**WHAT IS REQUIRED**
Beginning with the line containing "R3: 220 (LAMP, LEDK) -> 150 (LAMP, LEDK)" and ending with the last line of the records, set down every line exactly.

Collected data entries:
# # #
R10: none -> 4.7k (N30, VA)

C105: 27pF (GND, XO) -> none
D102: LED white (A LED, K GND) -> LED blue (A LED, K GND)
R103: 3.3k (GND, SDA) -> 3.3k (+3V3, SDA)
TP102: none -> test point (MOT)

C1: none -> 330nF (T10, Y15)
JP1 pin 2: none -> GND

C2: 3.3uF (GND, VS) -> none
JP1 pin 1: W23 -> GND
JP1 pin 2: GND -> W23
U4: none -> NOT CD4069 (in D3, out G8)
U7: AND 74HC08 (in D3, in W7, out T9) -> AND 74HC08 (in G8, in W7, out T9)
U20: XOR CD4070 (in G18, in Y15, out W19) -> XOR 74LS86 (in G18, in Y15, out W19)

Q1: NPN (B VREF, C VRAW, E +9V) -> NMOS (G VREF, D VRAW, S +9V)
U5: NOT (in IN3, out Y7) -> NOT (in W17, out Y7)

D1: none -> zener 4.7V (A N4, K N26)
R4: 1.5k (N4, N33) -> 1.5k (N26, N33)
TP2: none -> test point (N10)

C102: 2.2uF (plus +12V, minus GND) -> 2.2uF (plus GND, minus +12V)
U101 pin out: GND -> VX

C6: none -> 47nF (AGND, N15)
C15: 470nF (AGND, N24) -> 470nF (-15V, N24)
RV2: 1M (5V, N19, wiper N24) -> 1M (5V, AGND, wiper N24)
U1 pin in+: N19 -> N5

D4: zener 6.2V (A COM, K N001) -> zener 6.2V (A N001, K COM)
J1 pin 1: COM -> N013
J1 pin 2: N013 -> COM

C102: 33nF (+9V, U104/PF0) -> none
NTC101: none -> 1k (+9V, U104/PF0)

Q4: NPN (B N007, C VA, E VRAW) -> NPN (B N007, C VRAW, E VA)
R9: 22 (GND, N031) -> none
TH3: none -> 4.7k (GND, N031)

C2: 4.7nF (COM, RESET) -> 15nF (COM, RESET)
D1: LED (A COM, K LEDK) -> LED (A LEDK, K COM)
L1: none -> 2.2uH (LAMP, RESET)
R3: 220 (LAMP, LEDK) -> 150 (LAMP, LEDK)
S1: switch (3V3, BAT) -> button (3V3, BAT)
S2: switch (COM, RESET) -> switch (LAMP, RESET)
# # #
**WRITTEN SOLUTION**
R3: 220 (LAMP, LEDK) -> 150 (LAMP, LEDK)
S1: switch (3V3, BAT) -> button (3V3, BAT)
S2: switch (COM, RESET) -> switch (LAMP, RESET)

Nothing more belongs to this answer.